══ Dataset ══
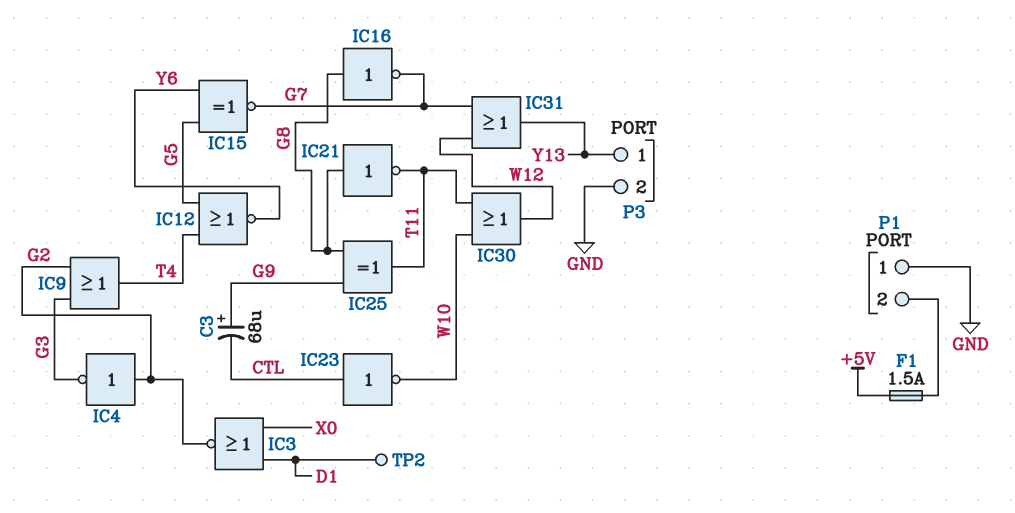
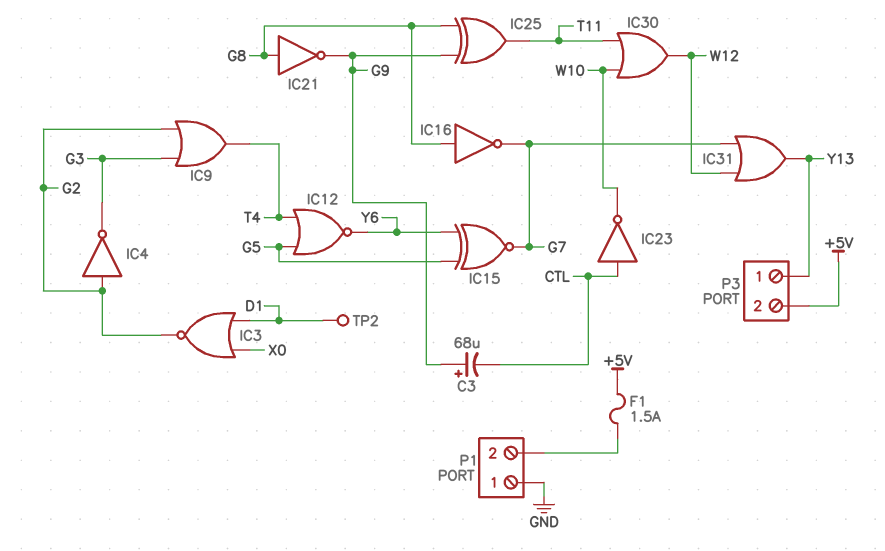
IC21: NOT (in G8, out T11) -> NOT (in G8, out G9)
P3 pin 2: GND -> +5V

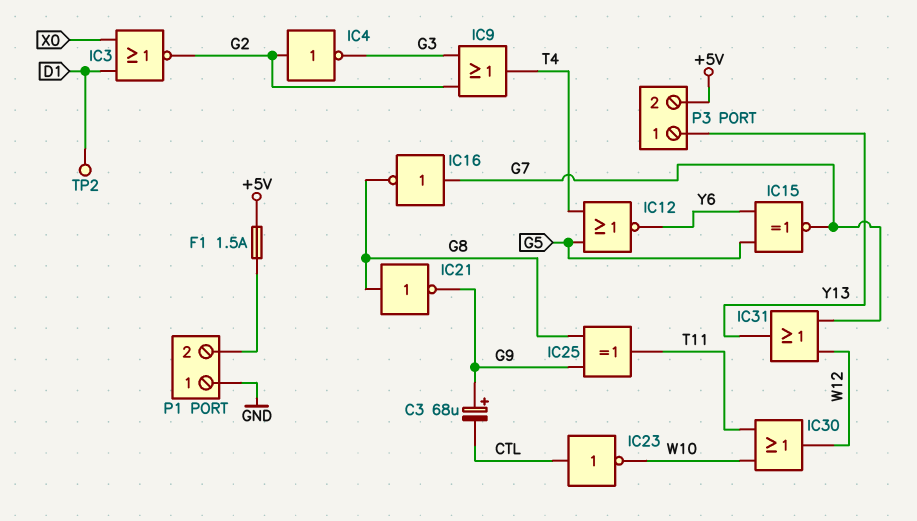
IC16: NOT (in G8, out G7) -> NOT (in G7, out G8)

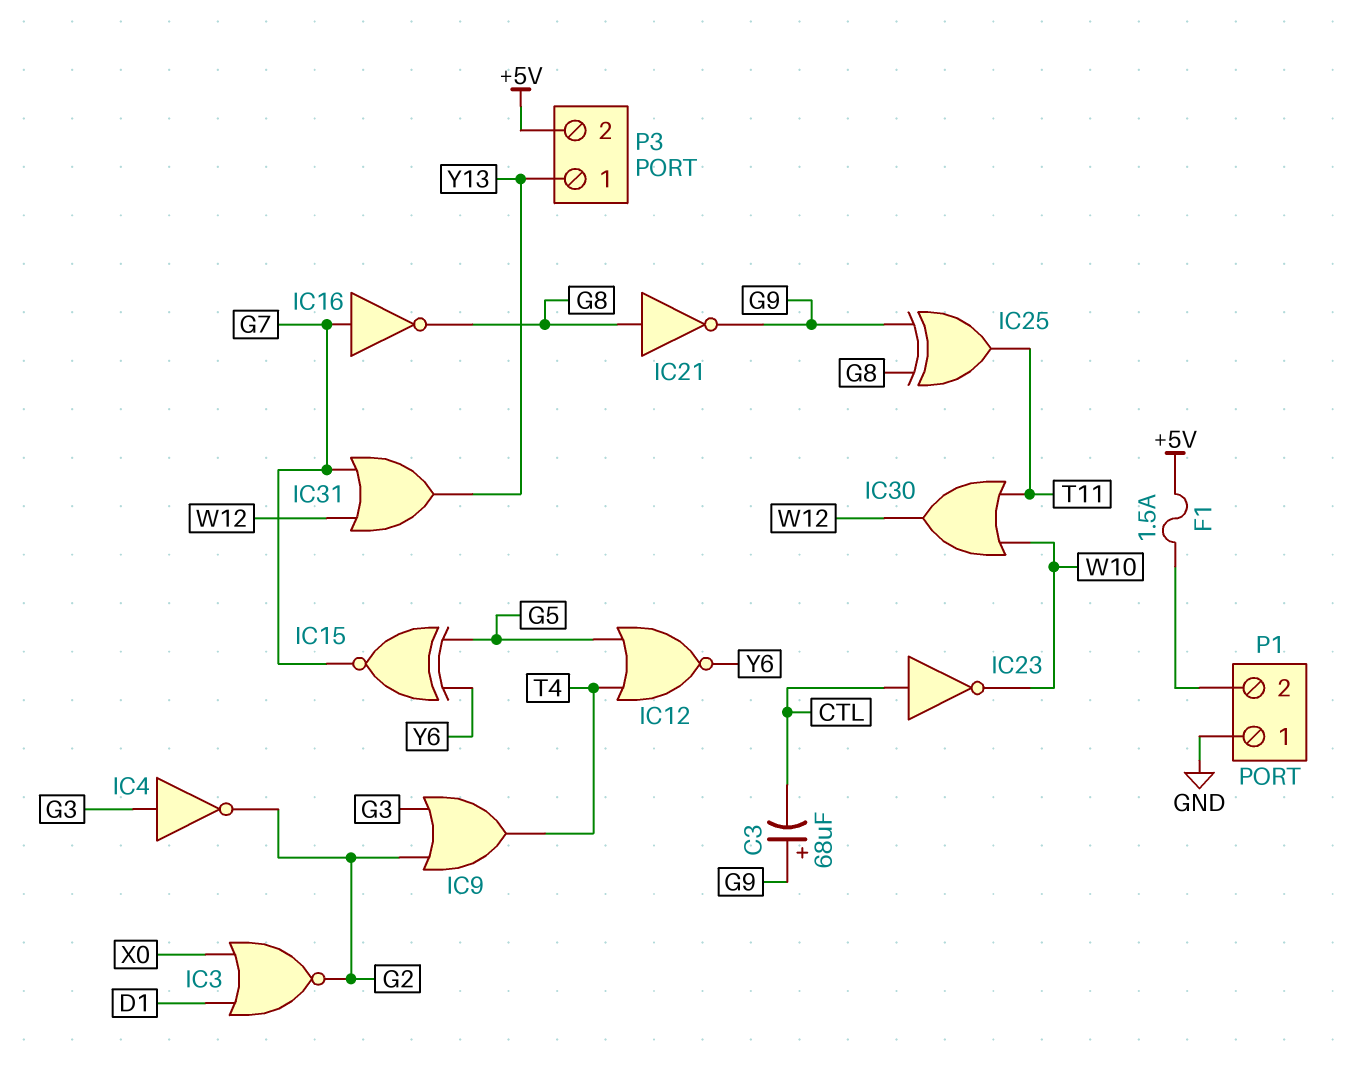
IC4: NOT (in G2, out G3) -> NOT (in G3, out G2)
TP2: test point (D1) -> none

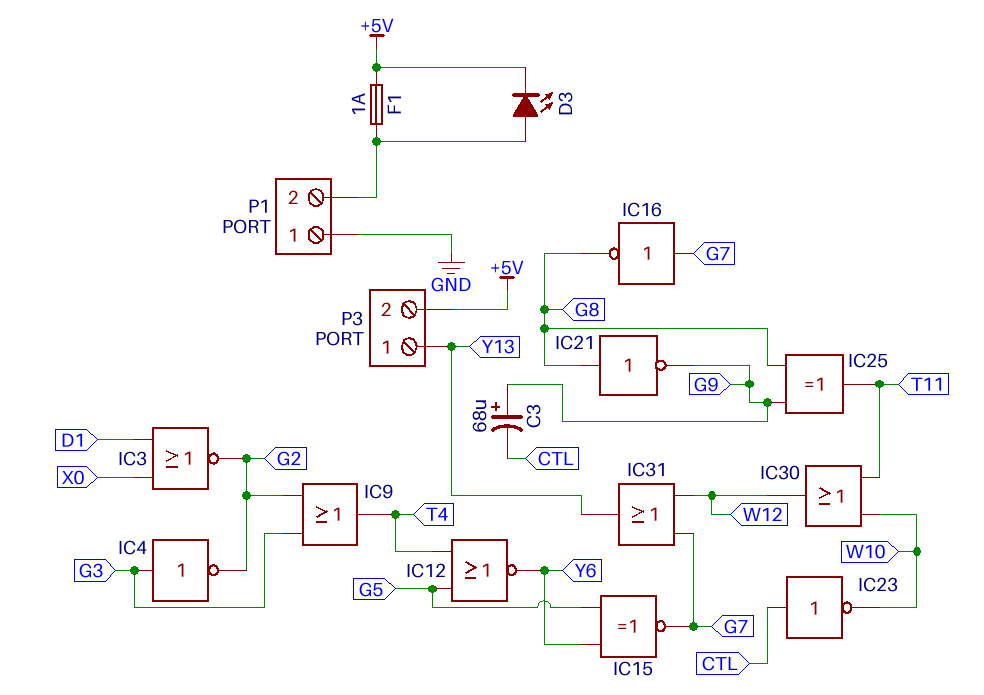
D3: none -> LED (A P1/2, K +5V)
F1: 1.5A (+5V, P1/2) -> 1A (+5V, P1/2)

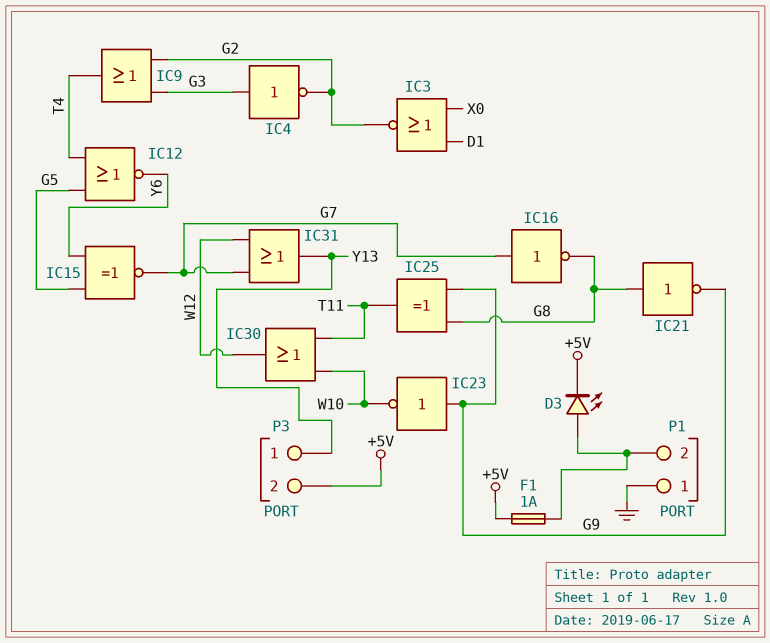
C3: 68uF (plus G9, minus CTL) -> none
IC23: NOT (in CTL, out W10) -> NOT (in G9, out W10)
═══
Instructions to follow -
Starting with the line that holds "IC16: NOT (in", reproduce exactly each line up to and including the last line of the material above, and drop the pictures.

Exercise response -
IC16: NOT (in G8, out G7) -> NOT (in G7, out G8)

IC4: NOT (in G2, out G3) -> NOT (in G3, out G2)
TP2: test point (D1) -> none

D3: none -> LED (A P1/2, K +5V)
F1: 1.5A (+5V, P1/2) -> 1A (+5V, P1/2)

C3: 68uF (plus G9, minus CTL) -> none
IC23: NOT (in CTL, out W10) -> NOT (in G9, out W10)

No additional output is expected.